◆ **Soal Latihan**: Tulis ulang bentangan baris dari baris yang memuat "needs [280, 709]" hingga baris yang memuat "spool [643, 776]". Ganti "Saturday" menjadi "Sunday" dan biarkan bagian lainnya tetap sama.

◆ **Data Rujukan**:
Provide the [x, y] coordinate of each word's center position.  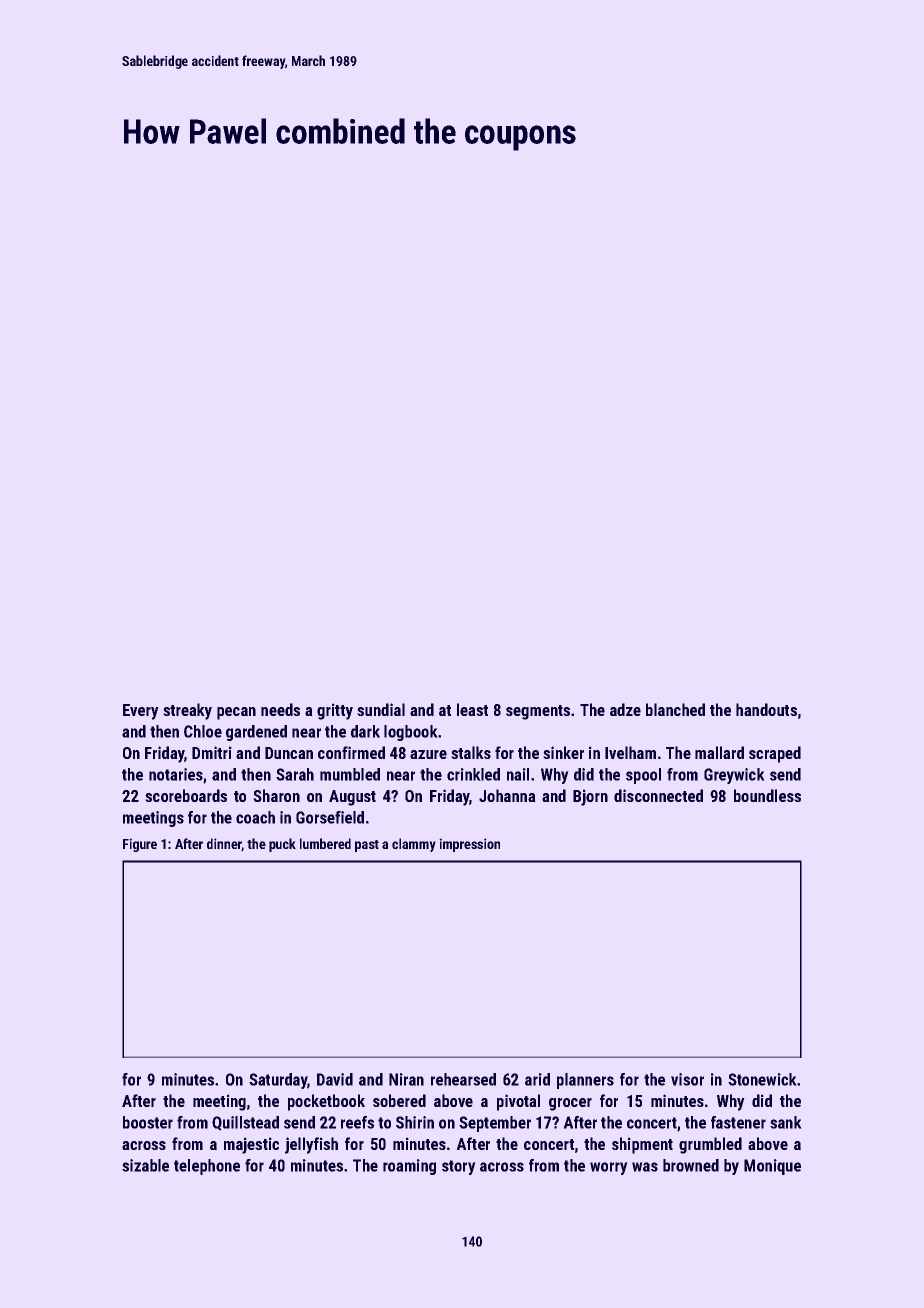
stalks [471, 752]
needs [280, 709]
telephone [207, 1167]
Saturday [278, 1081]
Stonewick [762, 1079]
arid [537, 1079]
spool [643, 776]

* * *

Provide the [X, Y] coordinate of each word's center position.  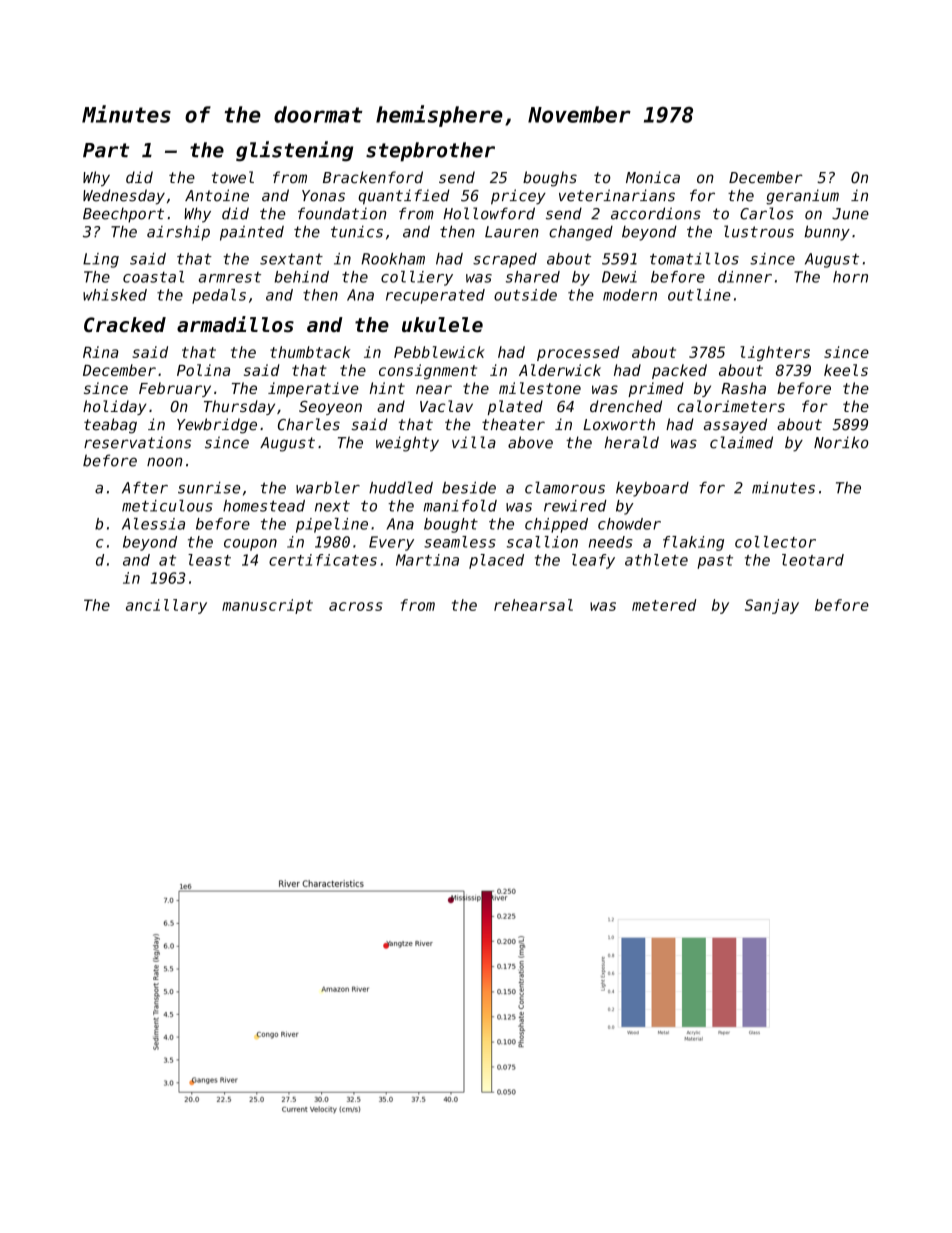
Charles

...

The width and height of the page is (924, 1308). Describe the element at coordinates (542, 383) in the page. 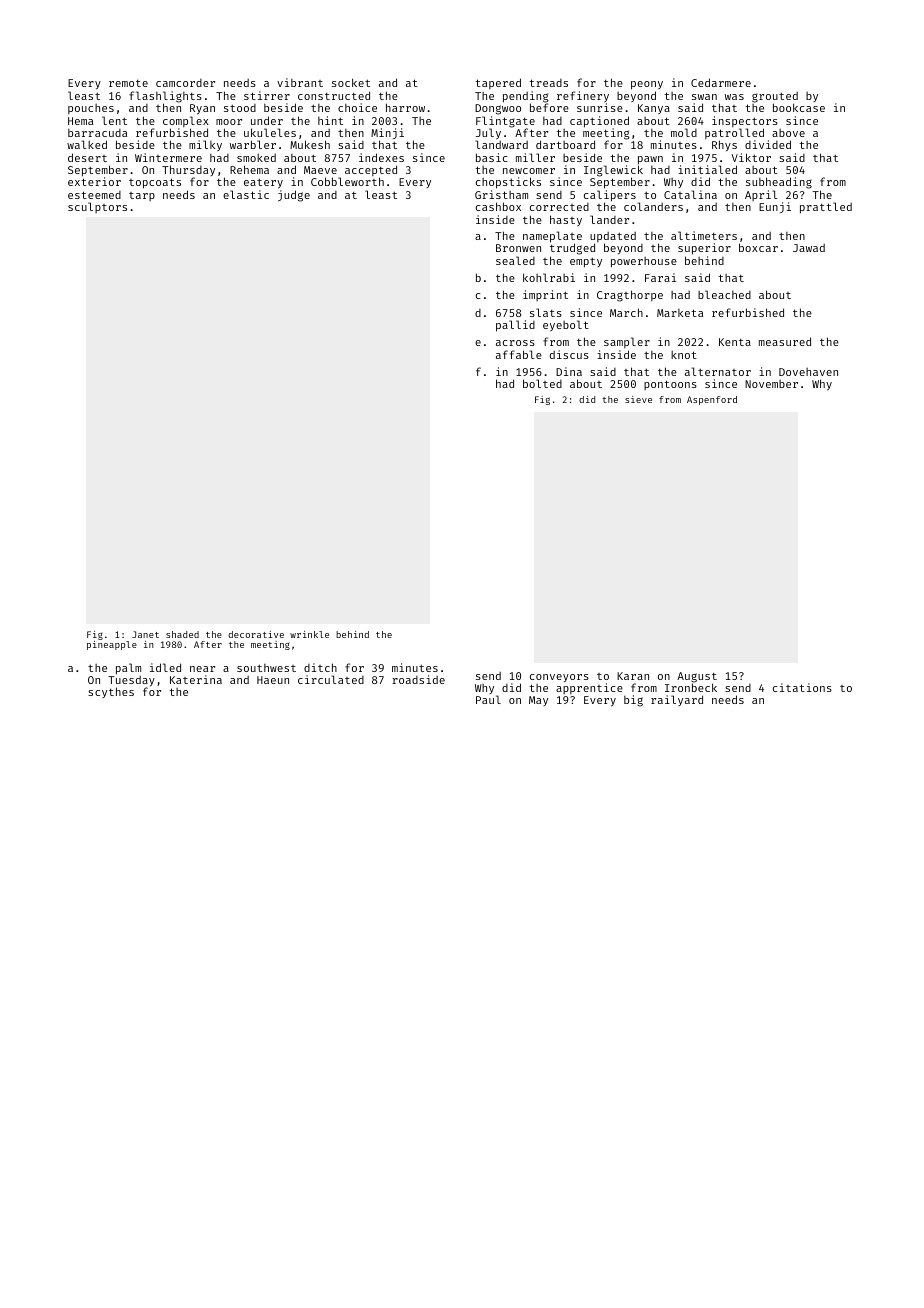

◆ **Jawaban Soal**:
needs [280, 709]
telephone [207, 1167]
Sunday [278, 1081]
Stonewick [762, 1079]
arid [537, 1079]
spool [643, 776]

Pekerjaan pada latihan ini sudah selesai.